» WORK TO BE COMPLETED
Below are records; count the lines that contain "white" and state only that count.

» RECORDS FOR PROCESSING
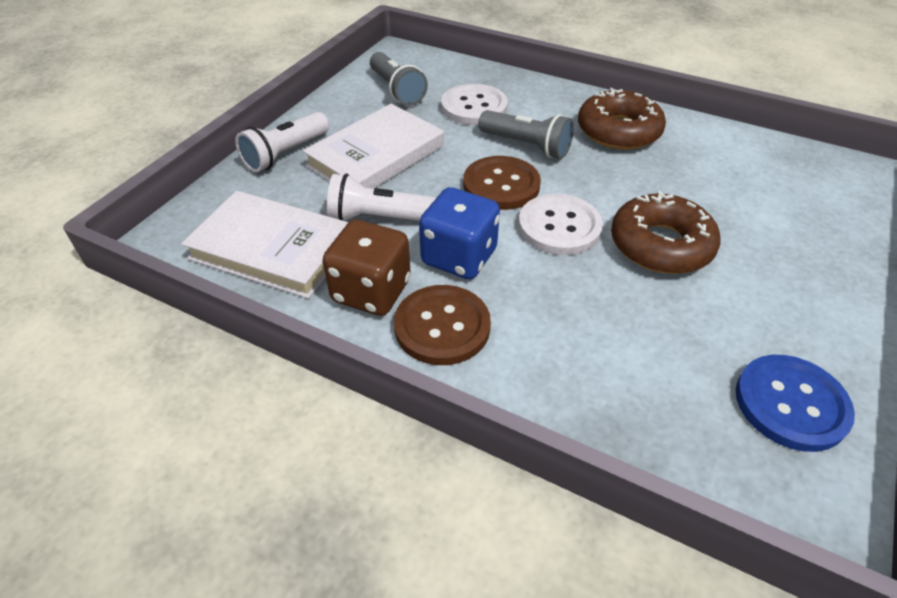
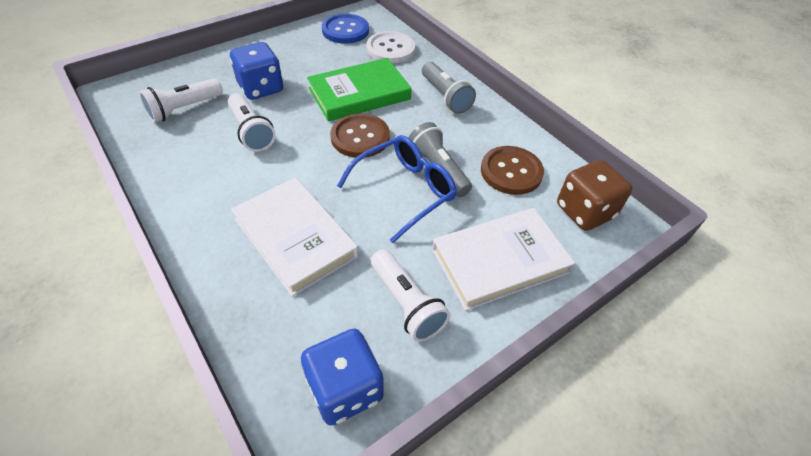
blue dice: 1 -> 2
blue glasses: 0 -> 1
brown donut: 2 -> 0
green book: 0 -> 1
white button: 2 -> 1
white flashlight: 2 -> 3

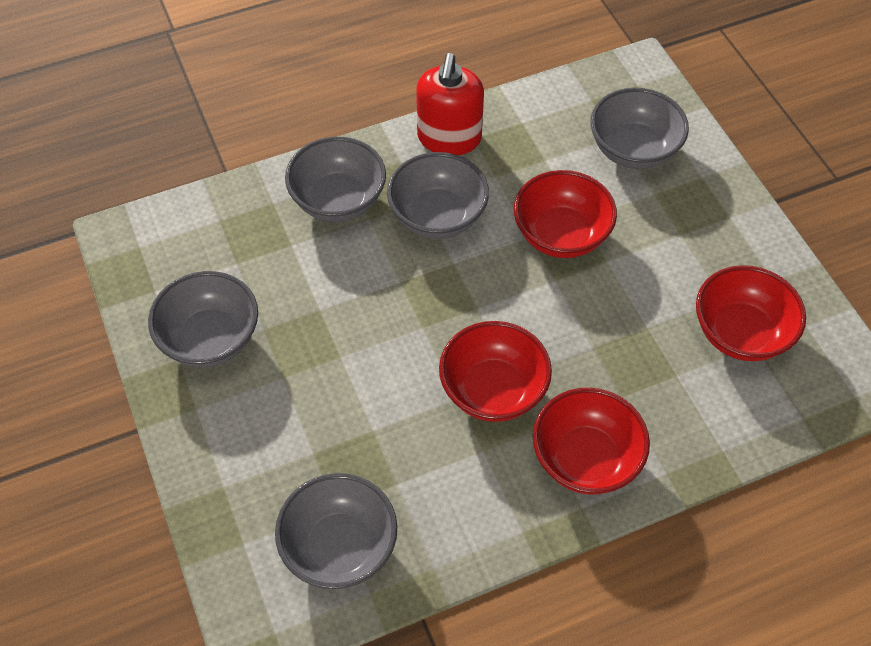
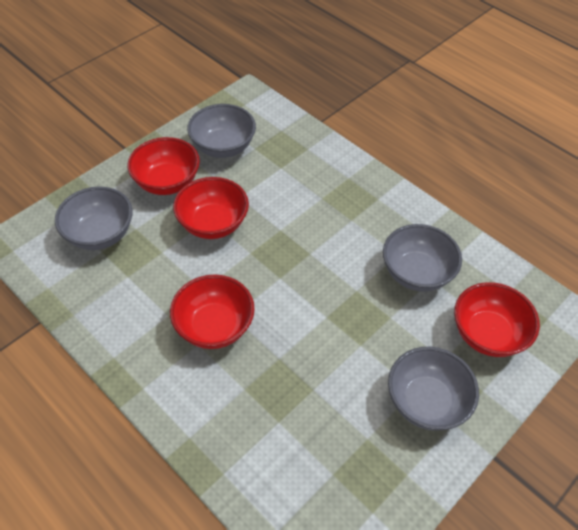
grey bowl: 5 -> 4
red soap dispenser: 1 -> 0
---
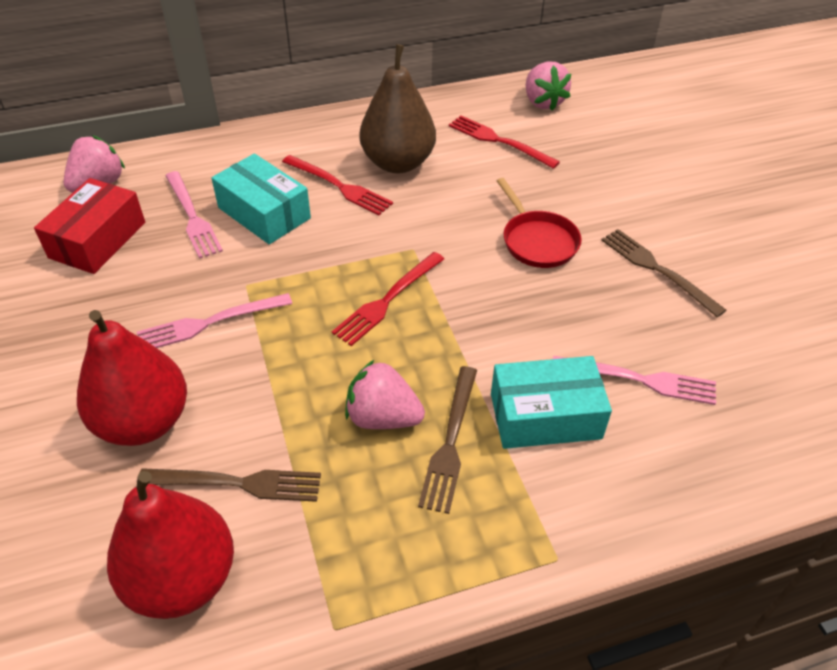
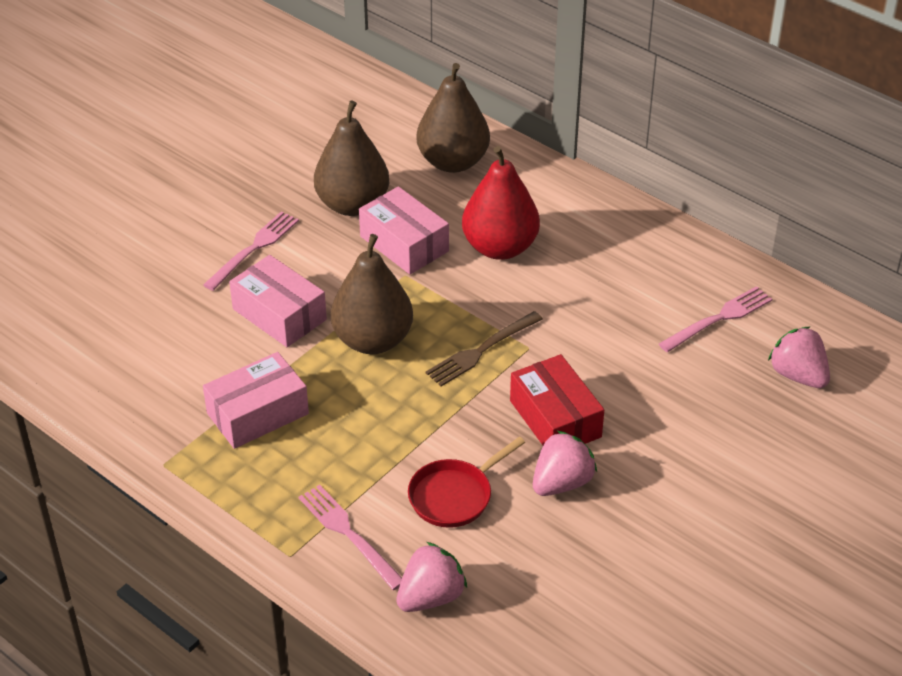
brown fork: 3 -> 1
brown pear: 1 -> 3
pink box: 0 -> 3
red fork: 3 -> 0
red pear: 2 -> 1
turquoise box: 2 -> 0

» ANSWER AREA
2